-- Opening Marker --
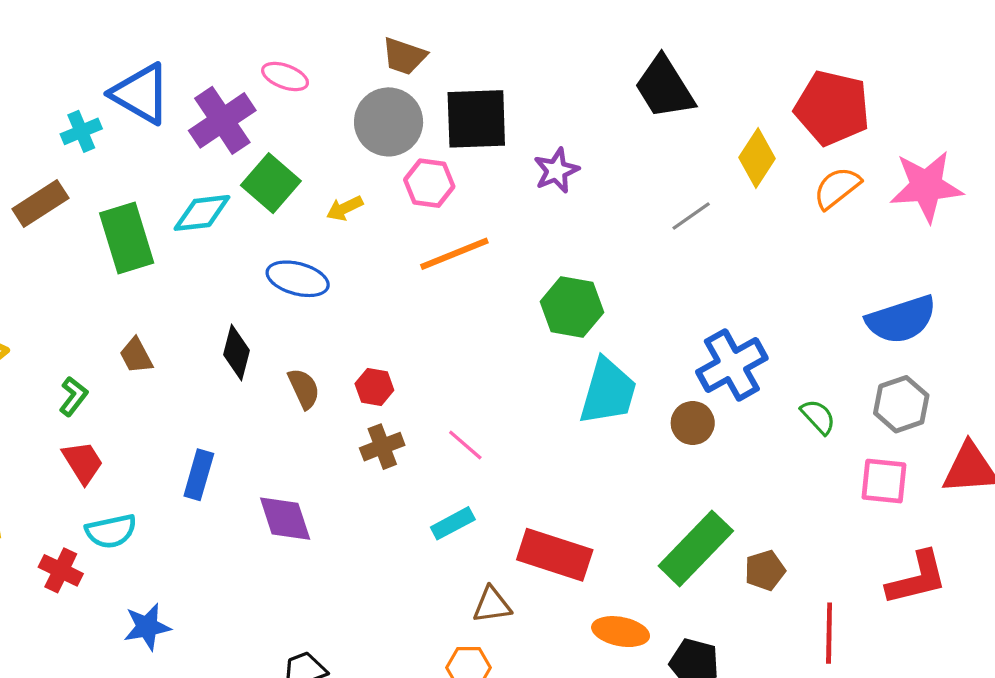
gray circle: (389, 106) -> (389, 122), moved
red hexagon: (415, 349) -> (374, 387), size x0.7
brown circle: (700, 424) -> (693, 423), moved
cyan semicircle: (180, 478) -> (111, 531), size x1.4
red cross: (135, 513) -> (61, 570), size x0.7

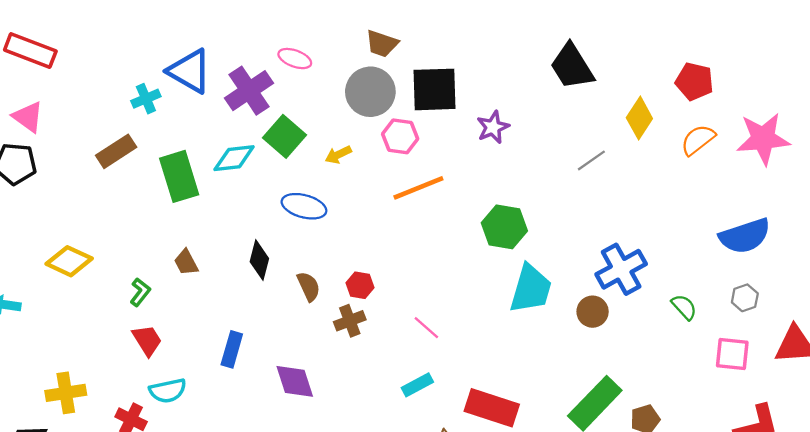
red pentagon: (832, 108) -> (694, 81), size x0.7
gray hexagon: (901, 404) -> (745, 298), size x0.7
brown cross: (382, 447) -> (350, 321), moved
-- Closing Marker --
## Request
From the first line to the last, return the material above exactly, apart from the pictures.

## Worked solution
gray circle: (389, 106) -> (389, 122), moved
red hexagon: (415, 349) -> (374, 387), size x0.7
brown circle: (700, 424) -> (693, 423), moved
cyan semicircle: (180, 478) -> (111, 531), size x1.4
red cross: (135, 513) -> (61, 570), size x0.7

red pentagon: (832, 108) -> (694, 81), size x0.7
gray hexagon: (901, 404) -> (745, 298), size x0.7
brown cross: (382, 447) -> (350, 321), moved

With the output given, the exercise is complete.